TO DO
The records need to be set down again exactly as they appear.
━━ DATASET CONTENT ━━
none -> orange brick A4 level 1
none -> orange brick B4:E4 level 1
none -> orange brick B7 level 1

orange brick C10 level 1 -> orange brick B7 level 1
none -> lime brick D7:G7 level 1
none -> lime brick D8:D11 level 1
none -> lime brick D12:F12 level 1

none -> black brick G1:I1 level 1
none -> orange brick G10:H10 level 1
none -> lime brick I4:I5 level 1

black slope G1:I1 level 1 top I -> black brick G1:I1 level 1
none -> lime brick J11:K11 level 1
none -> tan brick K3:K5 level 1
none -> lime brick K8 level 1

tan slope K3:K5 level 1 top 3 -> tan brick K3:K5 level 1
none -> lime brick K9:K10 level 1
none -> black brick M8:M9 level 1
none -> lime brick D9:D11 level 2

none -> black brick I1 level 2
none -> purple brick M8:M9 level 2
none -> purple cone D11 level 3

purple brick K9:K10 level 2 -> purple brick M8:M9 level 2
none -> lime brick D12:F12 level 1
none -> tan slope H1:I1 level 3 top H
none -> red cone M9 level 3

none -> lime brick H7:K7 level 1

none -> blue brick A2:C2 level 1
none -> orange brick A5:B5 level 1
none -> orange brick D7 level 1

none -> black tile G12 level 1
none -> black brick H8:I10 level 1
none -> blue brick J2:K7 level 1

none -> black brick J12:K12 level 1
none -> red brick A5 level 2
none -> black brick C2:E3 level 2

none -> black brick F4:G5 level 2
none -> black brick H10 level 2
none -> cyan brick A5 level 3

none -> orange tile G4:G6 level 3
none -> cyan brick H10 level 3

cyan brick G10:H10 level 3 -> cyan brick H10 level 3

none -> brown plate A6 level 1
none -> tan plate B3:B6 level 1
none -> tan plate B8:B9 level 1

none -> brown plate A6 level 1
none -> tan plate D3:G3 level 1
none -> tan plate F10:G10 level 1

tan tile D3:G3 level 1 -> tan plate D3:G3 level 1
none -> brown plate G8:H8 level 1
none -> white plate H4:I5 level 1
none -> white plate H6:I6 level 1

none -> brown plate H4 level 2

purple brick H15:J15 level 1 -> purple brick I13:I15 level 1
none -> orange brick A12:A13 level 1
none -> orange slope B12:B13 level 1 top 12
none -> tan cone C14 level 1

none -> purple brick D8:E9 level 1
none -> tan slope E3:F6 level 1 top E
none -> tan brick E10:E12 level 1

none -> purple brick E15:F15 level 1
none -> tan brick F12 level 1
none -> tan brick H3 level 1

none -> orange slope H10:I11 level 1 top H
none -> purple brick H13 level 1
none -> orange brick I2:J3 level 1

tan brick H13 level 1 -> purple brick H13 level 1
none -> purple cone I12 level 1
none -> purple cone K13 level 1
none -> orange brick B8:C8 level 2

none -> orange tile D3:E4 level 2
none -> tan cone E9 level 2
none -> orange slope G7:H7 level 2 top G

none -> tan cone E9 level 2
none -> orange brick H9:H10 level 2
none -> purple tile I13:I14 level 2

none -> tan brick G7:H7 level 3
━━━
TASK OUTPUT
none -> orange brick A4 level 1
none -> orange brick B4:E4 level 1
none -> orange brick B7 level 1

orange brick C10 level 1 -> orange brick B7 level 1
none -> lime brick D7:G7 level 1
none -> lime brick D8:D11 level 1
none -> lime brick D12:F12 level 1

none -> black brick G1:I1 level 1
none -> orange brick G10:H10 level 1
none -> lime brick I4:I5 level 1

black slope G1:I1 level 1 top I -> black brick G1:I1 level 1
none -> lime brick J11:K11 level 1
none -> tan brick K3:K5 level 1
none -> lime brick K8 level 1

tan slope K3:K5 level 1 top 3 -> tan brick K3:K5 level 1
none -> lime brick K9:K10 level 1
none -> black brick M8:M9 level 1
none -> lime brick D9:D11 level 2

none -> black brick I1 level 2
none -> purple brick M8:M9 level 2
none -> purple cone D11 level 3

purple brick K9:K10 level 2 -> purple brick M8:M9 level 2
none -> lime brick D12:F12 level 1
none -> tan slope H1:I1 level 3 top H
none -> red cone M9 level 3

none -> lime brick H7:K7 level 1

none -> blue brick A2:C2 level 1
none -> orange brick A5:B5 level 1
none -> orange brick D7 level 1

none -> black tile G12 level 1
none -> black brick H8:I10 level 1
none -> blue brick J2:K7 level 1

none -> black brick J12:K12 level 1
none -> red brick A5 level 2
none -> black brick C2:E3 level 2

none -> black brick F4:G5 level 2
none -> black brick H10 level 2
none -> cyan brick A5 level 3

none -> orange tile G4:G6 level 3
none -> cyan brick H10 level 3

cyan brick G10:H10 level 3 -> cyan brick H10 level 3

none -> brown plate A6 level 1
none -> tan plate B3:B6 level 1
none -> tan plate B8:B9 level 1

none -> brown plate A6 level 1
none -> tan plate D3:G3 level 1
none -> tan plate F10:G10 level 1

tan tile D3:G3 level 1 -> tan plate D3:G3 level 1
none -> brown plate G8:H8 level 1
none -> white plate H4:I5 level 1
none -> white plate H6:I6 level 1

none -> brown plate H4 level 2

purple brick H15:J15 level 1 -> purple brick I13:I15 level 1
none -> orange brick A12:A13 level 1
none -> orange slope B12:B13 level 1 top 12
none -> tan cone C14 level 1

none -> purple brick D8:E9 level 1
none -> tan slope E3:F6 level 1 top E
none -> tan brick E10:E12 level 1

none -> purple brick E15:F15 level 1
none -> tan brick F12 level 1
none -> tan brick H3 level 1

none -> orange slope H10:I11 level 1 top H
none -> purple brick H13 level 1
none -> orange brick I2:J3 level 1

tan brick H13 level 1 -> purple brick H13 level 1
none -> purple cone I12 level 1
none -> purple cone K13 level 1
none -> orange brick B8:C8 level 2

none -> orange tile D3:E4 level 2
none -> tan cone E9 level 2
none -> orange slope G7:H7 level 2 top G

none -> tan cone E9 level 2
none -> orange brick H9:H10 level 2
none -> purple tile I13:I14 level 2

none -> tan brick G7:H7 level 3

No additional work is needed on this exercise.